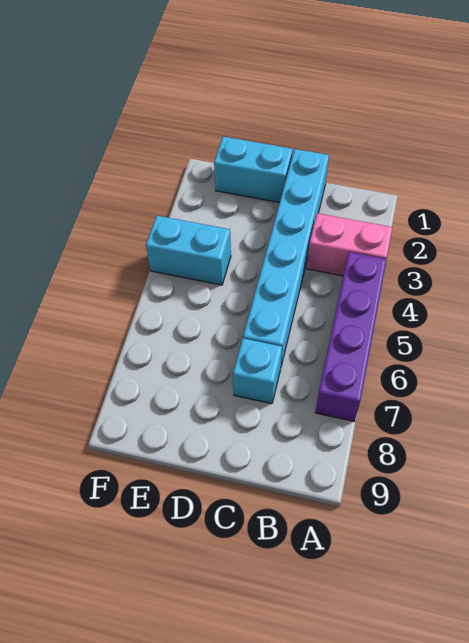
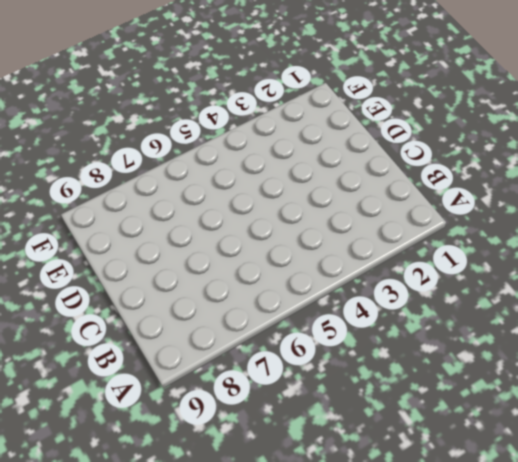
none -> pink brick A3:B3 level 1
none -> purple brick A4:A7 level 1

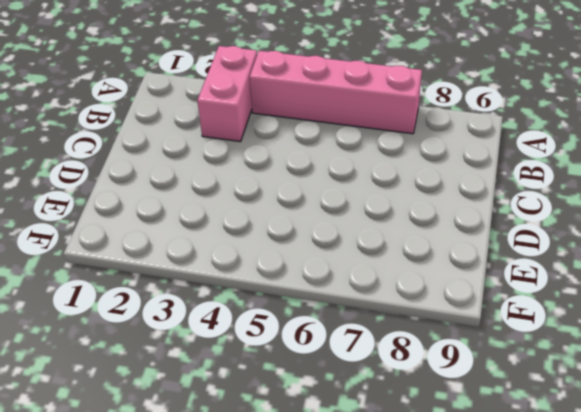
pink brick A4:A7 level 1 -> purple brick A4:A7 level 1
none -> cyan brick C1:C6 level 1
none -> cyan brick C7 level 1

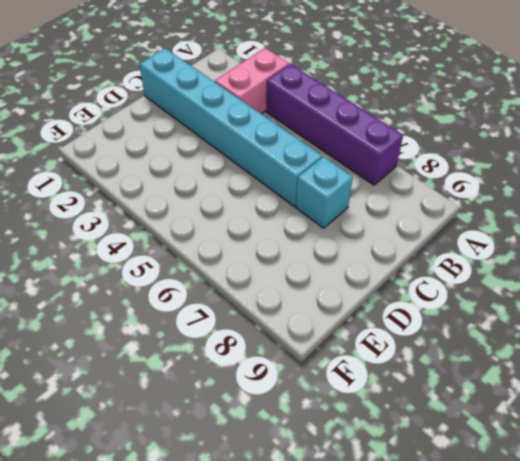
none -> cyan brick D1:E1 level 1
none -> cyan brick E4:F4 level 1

________________

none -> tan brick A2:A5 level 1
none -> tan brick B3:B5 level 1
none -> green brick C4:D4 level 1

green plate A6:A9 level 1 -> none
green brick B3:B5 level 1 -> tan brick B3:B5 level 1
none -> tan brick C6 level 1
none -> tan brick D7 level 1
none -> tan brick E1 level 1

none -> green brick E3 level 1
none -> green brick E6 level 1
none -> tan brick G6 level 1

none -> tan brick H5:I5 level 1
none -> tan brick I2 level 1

________________

:: What to work on ::
For this exercise, return exactly the lines above from the line with "none -> cyan brick C7 level 1" through the line with "none -> cyan brick E4:F4 level 1", both included. Do not copy the pictures.

:: Exercise result ::
none -> cyan brick C7 level 1

none -> cyan brick D1:E1 level 1
none -> cyan brick E4:F4 level 1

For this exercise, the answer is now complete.